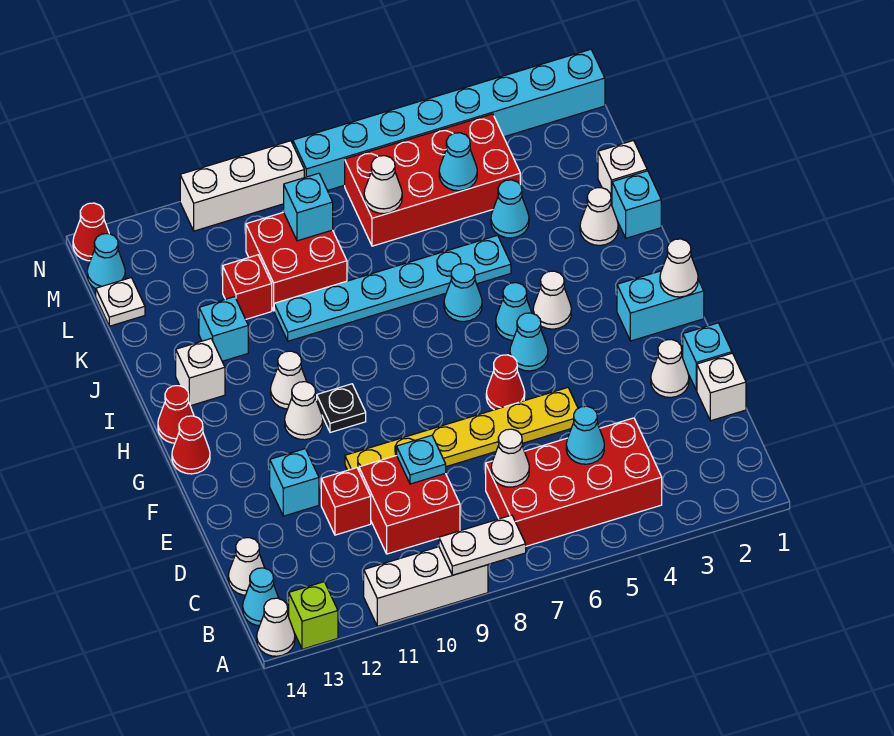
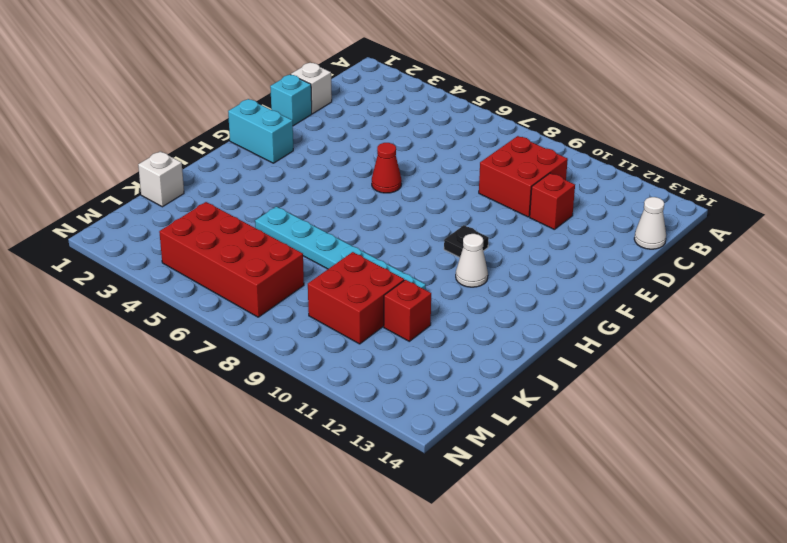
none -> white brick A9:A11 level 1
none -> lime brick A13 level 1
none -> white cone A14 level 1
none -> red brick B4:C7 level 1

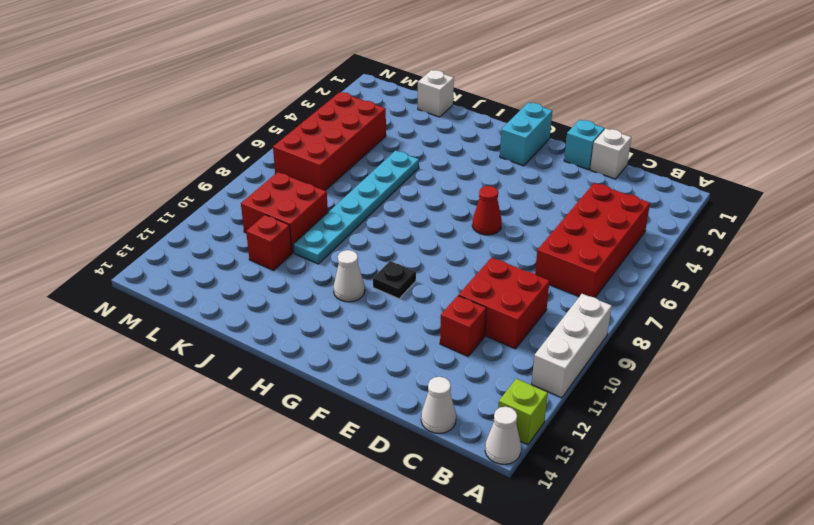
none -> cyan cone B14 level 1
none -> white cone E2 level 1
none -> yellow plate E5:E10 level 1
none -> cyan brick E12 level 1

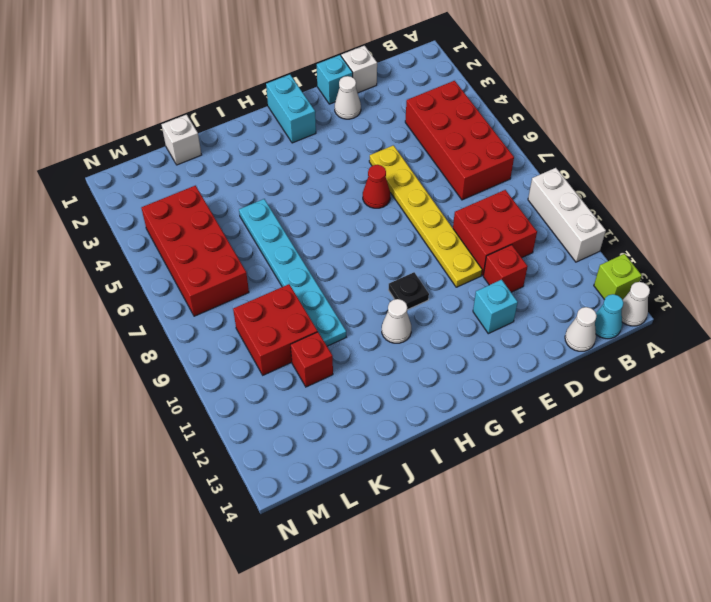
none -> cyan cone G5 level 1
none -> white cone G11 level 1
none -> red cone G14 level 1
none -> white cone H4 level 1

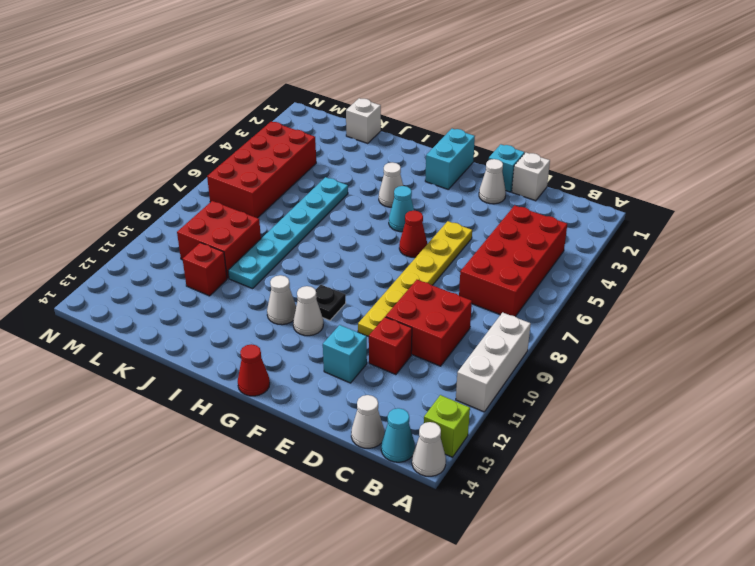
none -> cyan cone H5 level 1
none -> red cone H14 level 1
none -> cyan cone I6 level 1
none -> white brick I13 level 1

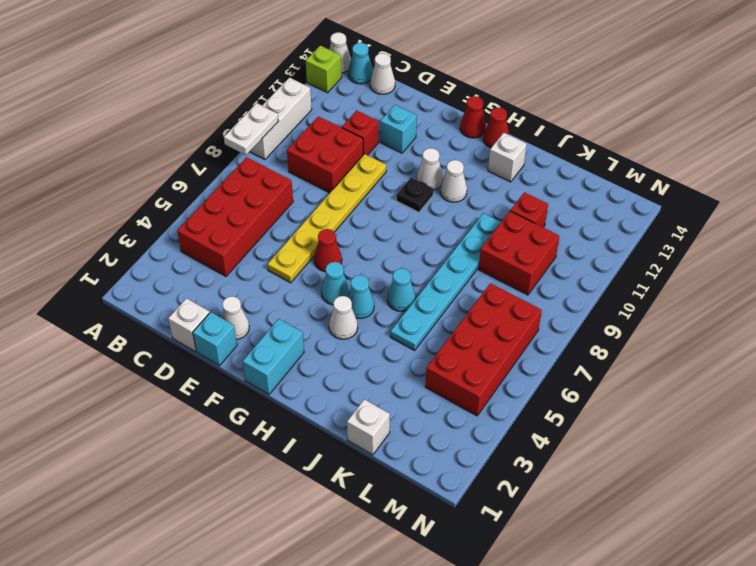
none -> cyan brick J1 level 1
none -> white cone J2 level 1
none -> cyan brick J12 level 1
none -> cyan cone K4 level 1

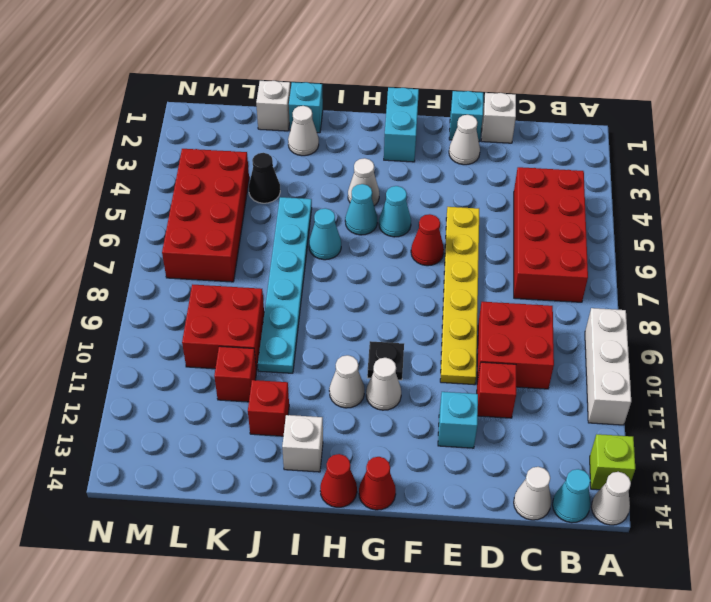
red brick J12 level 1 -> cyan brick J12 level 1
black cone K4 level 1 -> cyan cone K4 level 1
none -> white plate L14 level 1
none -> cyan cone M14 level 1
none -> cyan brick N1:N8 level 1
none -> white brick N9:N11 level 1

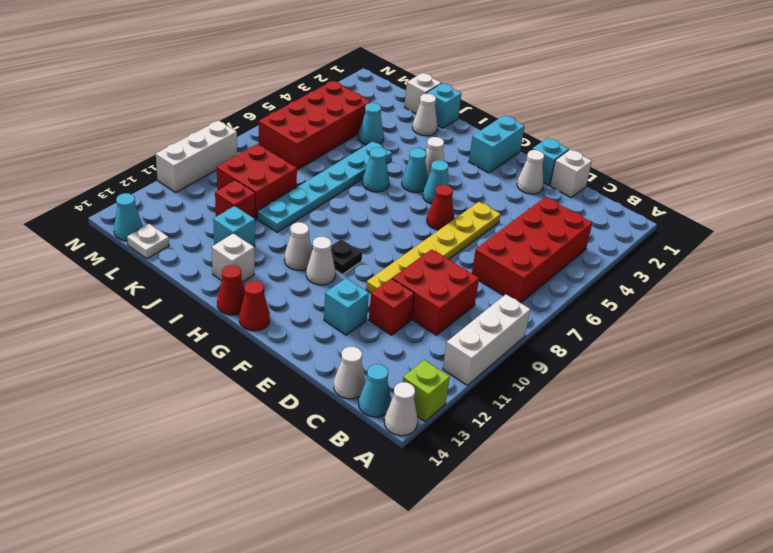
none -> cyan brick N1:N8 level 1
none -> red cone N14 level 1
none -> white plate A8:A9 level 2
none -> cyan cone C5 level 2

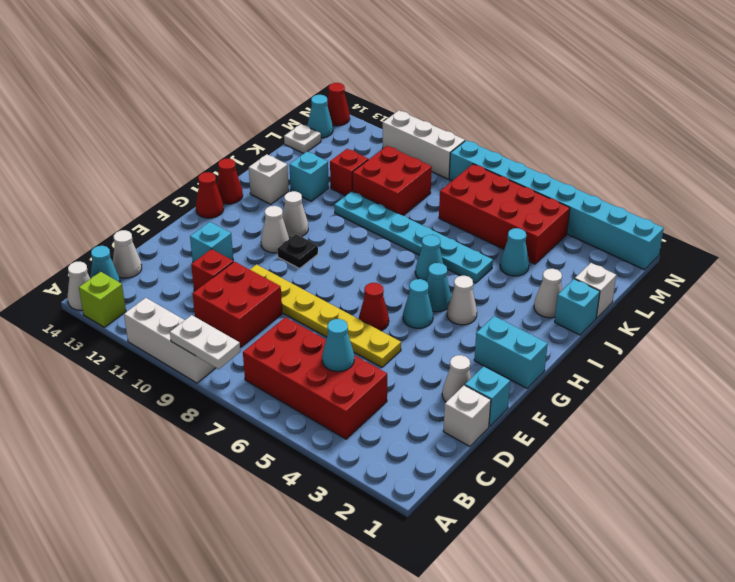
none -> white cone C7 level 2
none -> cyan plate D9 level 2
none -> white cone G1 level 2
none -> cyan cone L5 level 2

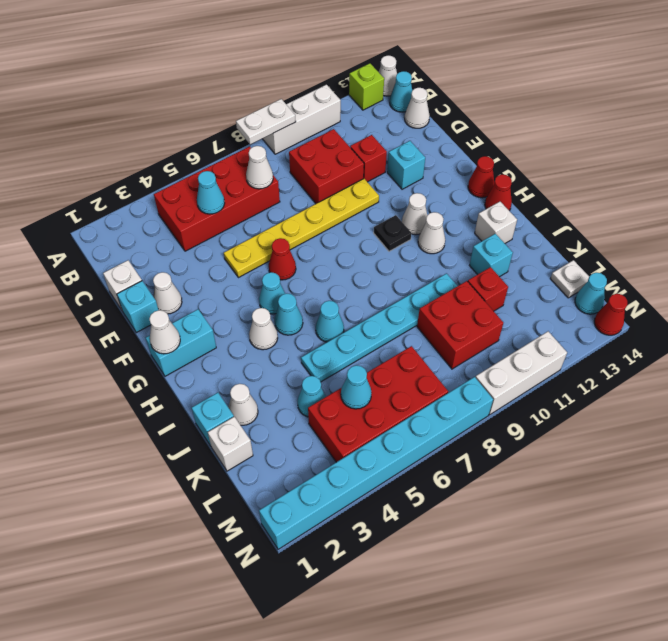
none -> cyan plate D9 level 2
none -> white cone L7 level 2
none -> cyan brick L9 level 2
...
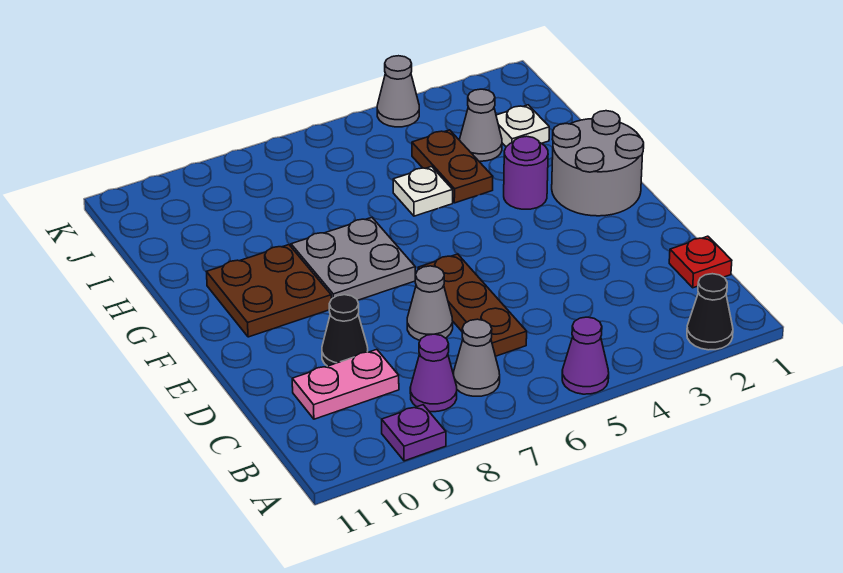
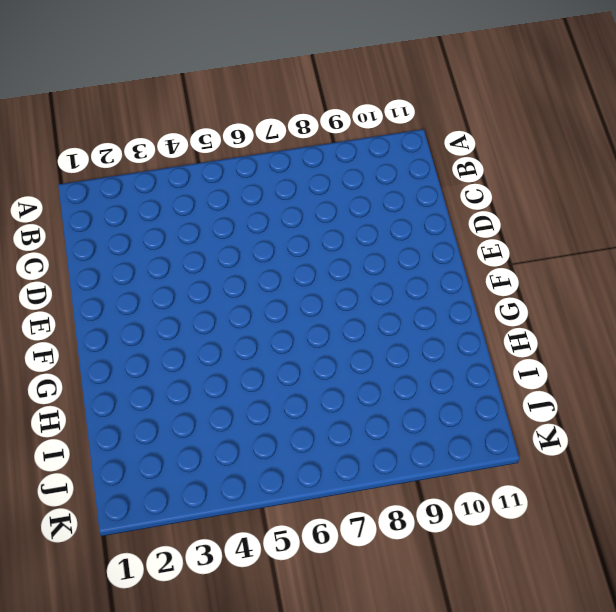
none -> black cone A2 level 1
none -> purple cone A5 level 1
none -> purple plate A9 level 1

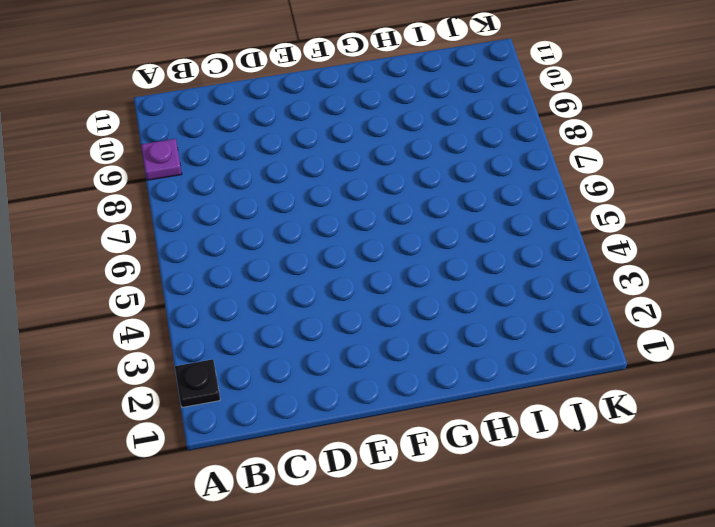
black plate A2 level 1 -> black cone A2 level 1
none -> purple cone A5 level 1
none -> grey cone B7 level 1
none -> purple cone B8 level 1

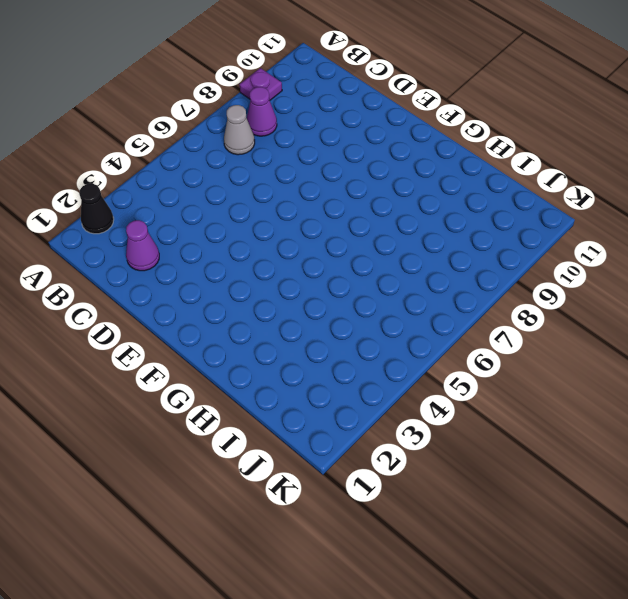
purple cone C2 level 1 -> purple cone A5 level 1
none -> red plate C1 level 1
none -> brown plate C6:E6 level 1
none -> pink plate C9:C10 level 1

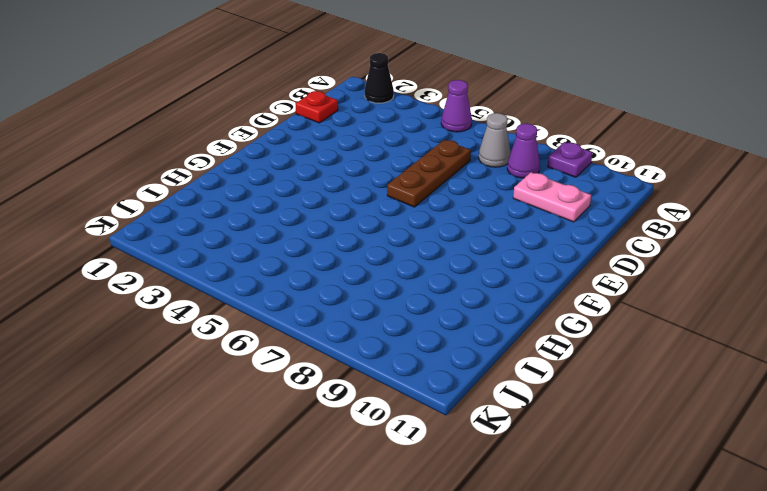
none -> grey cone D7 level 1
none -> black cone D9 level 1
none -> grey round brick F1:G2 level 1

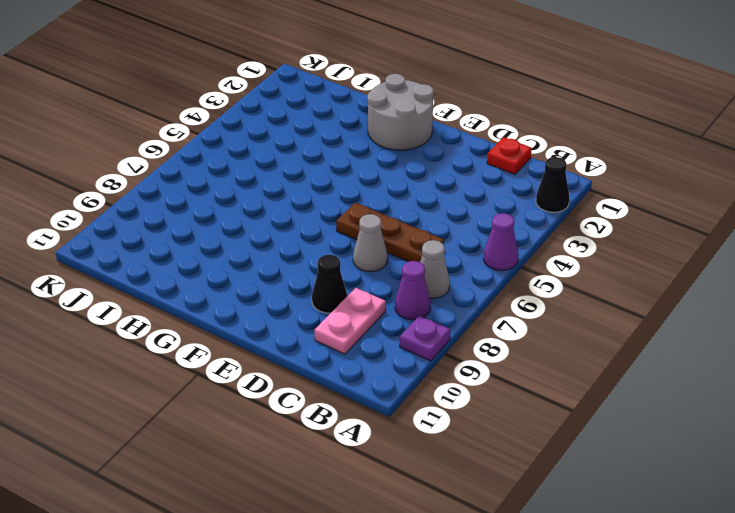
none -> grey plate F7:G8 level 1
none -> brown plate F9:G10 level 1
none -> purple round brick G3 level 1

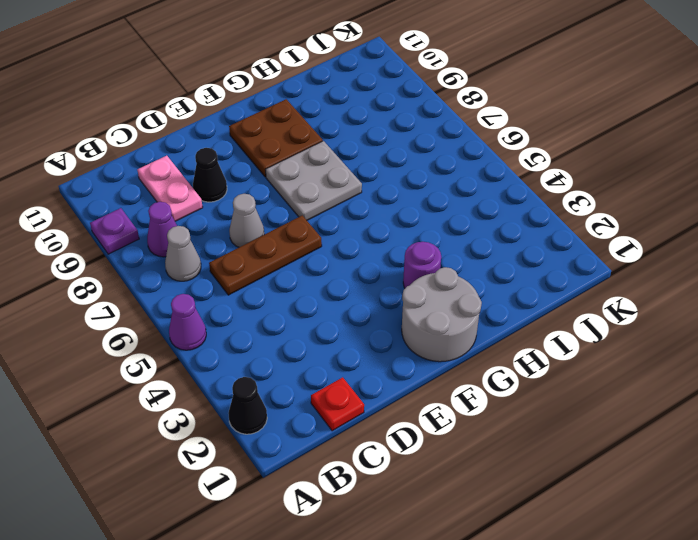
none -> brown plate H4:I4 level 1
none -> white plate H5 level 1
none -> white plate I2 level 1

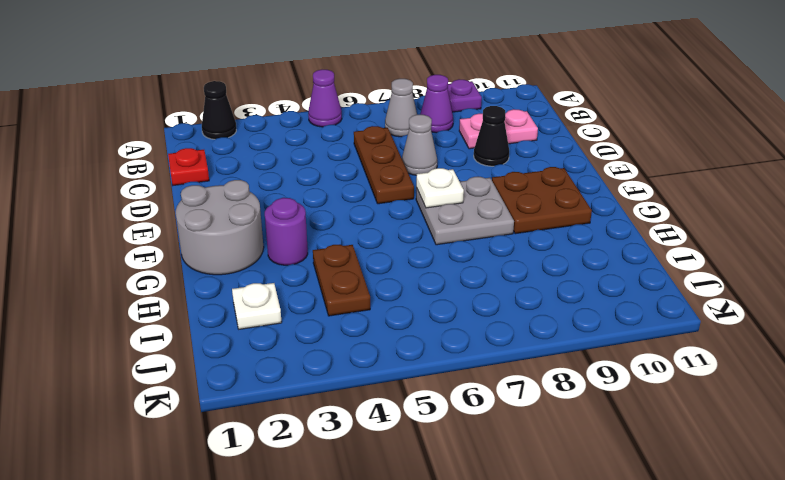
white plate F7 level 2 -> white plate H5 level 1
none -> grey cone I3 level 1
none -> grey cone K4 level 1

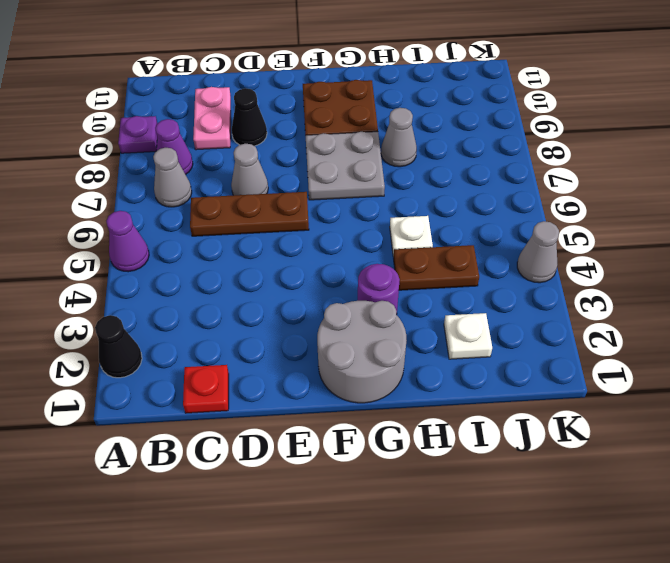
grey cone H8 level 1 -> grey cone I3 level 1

### EXERCISE REQUIREMENTS
Copy, from the material, each line that holds the string "purple".

### SOLVED EXERCISE
none -> purple cone A5 level 1
none -> purple plate A9 level 1
none -> purple cone A5 level 1
none -> purple cone B8 level 1
purple cone C2 level 1 -> purple cone A5 level 1
none -> purple round brick G3 level 1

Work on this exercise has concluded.